SOURCE DATA =
○ ○ ○ ○
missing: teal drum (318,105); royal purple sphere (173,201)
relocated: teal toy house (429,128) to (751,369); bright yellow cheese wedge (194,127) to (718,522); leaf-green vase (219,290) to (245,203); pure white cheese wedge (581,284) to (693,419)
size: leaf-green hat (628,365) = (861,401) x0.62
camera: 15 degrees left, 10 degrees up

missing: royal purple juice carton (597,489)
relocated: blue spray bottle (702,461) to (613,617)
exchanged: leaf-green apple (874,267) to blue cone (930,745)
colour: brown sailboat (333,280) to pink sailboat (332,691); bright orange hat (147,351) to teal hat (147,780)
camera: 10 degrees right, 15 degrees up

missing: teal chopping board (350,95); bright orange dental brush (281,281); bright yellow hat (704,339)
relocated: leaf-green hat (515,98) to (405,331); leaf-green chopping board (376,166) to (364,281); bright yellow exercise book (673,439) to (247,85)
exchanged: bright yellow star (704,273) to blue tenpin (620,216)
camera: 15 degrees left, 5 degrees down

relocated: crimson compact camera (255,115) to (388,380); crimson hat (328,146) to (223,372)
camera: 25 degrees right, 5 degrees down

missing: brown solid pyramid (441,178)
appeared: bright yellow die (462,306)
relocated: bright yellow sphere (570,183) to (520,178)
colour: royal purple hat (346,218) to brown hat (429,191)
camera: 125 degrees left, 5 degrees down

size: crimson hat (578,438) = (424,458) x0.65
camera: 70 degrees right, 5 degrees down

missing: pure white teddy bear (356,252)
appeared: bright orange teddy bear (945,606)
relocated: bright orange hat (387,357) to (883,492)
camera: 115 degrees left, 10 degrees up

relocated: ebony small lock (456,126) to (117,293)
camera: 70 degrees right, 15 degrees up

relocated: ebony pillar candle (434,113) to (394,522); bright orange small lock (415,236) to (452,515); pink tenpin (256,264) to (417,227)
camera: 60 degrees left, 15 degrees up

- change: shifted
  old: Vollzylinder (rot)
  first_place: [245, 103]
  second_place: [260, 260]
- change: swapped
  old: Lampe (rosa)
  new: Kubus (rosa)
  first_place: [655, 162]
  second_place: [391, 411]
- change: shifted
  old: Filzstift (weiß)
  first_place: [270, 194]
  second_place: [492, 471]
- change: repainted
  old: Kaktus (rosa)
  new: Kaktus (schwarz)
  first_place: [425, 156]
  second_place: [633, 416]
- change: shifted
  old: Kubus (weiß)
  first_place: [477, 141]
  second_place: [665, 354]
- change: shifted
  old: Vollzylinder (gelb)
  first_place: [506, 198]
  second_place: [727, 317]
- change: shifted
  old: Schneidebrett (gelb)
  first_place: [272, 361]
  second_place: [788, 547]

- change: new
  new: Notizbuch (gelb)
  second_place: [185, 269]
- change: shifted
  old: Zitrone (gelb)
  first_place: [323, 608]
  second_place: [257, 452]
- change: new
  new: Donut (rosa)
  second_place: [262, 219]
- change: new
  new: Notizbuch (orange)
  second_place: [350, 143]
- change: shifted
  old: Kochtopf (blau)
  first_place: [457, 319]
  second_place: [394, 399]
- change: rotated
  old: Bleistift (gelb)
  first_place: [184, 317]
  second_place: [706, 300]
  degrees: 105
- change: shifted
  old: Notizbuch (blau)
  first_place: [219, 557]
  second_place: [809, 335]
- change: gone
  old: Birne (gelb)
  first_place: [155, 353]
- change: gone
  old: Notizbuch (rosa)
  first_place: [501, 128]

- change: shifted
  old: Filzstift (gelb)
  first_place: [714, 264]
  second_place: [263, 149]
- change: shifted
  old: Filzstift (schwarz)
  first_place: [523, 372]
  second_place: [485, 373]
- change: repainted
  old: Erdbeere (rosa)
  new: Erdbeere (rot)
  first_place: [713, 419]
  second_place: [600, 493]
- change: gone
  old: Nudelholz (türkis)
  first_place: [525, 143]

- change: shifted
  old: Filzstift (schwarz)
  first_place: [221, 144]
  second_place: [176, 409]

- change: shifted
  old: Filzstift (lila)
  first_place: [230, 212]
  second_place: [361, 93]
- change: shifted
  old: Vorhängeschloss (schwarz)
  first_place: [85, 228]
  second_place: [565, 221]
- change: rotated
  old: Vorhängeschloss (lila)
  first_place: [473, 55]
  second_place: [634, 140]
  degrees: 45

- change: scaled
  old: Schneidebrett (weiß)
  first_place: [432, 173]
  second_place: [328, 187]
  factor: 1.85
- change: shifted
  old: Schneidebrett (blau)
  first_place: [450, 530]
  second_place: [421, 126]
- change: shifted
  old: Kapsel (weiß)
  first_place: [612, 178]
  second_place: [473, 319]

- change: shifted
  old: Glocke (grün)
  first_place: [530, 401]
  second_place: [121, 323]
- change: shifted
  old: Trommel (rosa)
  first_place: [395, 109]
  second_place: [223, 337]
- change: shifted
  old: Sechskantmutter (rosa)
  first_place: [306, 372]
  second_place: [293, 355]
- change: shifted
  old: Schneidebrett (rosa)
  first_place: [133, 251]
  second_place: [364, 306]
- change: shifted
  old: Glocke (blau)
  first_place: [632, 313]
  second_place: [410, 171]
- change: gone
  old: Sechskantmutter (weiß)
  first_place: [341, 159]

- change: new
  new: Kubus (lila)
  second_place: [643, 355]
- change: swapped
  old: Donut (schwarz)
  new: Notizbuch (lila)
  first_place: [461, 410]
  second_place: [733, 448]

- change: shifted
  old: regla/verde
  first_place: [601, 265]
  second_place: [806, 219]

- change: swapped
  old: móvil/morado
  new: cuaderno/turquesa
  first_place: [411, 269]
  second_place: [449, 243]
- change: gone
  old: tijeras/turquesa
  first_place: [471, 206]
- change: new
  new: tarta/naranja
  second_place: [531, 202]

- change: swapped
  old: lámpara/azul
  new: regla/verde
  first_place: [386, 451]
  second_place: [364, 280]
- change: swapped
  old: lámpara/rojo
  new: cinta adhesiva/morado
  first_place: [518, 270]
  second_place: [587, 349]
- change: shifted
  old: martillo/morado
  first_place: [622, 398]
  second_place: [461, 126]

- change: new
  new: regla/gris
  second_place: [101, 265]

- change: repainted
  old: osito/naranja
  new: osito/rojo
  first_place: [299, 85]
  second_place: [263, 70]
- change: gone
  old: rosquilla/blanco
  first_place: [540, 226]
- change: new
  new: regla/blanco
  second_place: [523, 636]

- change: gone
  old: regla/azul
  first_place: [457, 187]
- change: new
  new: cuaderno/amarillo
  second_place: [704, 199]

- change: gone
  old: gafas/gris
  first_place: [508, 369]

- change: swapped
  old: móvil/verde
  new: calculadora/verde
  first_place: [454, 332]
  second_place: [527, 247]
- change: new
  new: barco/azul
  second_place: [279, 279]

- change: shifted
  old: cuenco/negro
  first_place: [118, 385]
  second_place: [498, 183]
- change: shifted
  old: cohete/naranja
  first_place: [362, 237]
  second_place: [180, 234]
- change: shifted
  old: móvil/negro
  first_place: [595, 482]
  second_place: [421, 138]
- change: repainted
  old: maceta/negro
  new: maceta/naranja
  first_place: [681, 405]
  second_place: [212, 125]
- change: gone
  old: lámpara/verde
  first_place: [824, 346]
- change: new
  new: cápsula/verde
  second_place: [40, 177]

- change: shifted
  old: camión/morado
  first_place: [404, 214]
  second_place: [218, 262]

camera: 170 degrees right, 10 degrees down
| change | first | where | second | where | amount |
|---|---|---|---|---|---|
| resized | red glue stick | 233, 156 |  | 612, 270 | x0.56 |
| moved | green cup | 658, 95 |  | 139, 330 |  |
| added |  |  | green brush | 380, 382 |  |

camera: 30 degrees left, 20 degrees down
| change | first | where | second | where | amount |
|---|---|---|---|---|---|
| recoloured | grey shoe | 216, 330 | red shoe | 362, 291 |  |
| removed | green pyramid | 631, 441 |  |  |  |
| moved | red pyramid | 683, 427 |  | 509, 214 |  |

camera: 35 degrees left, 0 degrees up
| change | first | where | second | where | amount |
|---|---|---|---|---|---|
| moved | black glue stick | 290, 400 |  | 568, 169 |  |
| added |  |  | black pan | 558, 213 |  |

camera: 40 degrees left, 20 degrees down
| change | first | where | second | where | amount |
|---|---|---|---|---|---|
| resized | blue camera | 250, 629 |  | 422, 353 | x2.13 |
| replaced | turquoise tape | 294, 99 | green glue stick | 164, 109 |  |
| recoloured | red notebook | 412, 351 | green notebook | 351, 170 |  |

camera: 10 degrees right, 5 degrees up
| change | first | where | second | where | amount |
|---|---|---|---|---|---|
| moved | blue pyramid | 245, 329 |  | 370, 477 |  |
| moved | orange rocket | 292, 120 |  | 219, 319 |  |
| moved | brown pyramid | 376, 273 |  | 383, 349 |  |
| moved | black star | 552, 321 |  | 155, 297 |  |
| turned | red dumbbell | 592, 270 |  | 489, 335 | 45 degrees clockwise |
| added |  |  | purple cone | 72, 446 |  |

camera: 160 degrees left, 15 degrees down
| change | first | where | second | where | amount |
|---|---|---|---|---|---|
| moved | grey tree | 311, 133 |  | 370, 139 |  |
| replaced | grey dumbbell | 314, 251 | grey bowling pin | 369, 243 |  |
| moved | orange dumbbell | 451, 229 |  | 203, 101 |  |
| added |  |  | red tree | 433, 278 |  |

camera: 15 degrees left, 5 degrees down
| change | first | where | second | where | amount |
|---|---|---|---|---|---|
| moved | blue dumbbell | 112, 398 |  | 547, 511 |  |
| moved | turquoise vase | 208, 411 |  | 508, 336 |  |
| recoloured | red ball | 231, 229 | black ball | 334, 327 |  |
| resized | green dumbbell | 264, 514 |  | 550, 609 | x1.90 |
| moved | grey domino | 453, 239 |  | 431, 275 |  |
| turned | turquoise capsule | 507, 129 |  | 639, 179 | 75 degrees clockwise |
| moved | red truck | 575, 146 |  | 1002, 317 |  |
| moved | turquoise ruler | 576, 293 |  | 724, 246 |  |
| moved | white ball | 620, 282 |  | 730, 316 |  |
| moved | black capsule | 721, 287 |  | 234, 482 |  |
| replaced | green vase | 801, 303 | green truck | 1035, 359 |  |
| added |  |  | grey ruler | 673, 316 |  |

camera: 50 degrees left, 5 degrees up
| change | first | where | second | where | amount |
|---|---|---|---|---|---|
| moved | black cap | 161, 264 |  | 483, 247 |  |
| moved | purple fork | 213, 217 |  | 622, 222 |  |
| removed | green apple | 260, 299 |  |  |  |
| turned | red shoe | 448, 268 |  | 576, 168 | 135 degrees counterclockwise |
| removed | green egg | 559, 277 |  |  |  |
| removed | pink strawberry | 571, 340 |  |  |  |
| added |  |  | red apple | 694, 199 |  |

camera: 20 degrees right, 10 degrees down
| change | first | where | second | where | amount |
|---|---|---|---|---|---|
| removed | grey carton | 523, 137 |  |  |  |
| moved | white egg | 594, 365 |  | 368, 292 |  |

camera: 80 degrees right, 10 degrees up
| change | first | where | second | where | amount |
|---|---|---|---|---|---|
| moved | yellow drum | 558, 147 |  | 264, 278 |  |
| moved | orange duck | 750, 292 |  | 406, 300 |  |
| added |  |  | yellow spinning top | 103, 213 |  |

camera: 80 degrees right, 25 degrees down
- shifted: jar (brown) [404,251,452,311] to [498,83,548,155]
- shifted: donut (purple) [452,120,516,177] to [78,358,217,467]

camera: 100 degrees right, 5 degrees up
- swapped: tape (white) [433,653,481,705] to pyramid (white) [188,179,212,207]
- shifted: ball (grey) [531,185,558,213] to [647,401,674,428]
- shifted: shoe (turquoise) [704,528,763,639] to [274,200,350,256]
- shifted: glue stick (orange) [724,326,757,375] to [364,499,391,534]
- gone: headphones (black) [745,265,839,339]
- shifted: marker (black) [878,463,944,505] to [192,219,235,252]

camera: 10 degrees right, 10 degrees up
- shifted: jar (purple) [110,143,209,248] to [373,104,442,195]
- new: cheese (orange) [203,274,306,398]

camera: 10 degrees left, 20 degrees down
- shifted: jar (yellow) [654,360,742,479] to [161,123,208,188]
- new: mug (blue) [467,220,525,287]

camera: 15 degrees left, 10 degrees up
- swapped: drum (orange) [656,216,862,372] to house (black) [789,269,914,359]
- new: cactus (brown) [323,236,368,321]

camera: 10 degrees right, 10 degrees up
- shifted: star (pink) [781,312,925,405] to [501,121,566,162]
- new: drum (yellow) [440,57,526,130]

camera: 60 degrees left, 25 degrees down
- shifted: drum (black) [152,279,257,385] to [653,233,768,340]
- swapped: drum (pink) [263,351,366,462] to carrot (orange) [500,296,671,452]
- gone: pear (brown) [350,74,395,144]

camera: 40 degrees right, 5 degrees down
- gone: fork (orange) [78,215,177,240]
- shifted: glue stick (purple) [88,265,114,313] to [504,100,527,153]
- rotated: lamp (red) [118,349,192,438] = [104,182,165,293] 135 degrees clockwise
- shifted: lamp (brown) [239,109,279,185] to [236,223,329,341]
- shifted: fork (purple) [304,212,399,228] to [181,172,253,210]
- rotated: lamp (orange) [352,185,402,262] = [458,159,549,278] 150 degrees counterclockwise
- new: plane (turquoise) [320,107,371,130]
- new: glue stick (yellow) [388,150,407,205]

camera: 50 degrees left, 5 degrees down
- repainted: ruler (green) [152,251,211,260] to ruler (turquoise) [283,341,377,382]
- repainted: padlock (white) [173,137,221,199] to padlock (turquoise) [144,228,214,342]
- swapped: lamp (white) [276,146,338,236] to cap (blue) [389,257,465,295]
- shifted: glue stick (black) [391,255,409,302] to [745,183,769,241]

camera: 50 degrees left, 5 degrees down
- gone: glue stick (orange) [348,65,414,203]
○ ○ ○ ○
WHAT IS REQUIRED = Find and copy each line above that includes the string "Vollzylinder".

TASK SOLUTION =
  old: Vollzylinder (rot)
  old: Vollzylinder (gelb)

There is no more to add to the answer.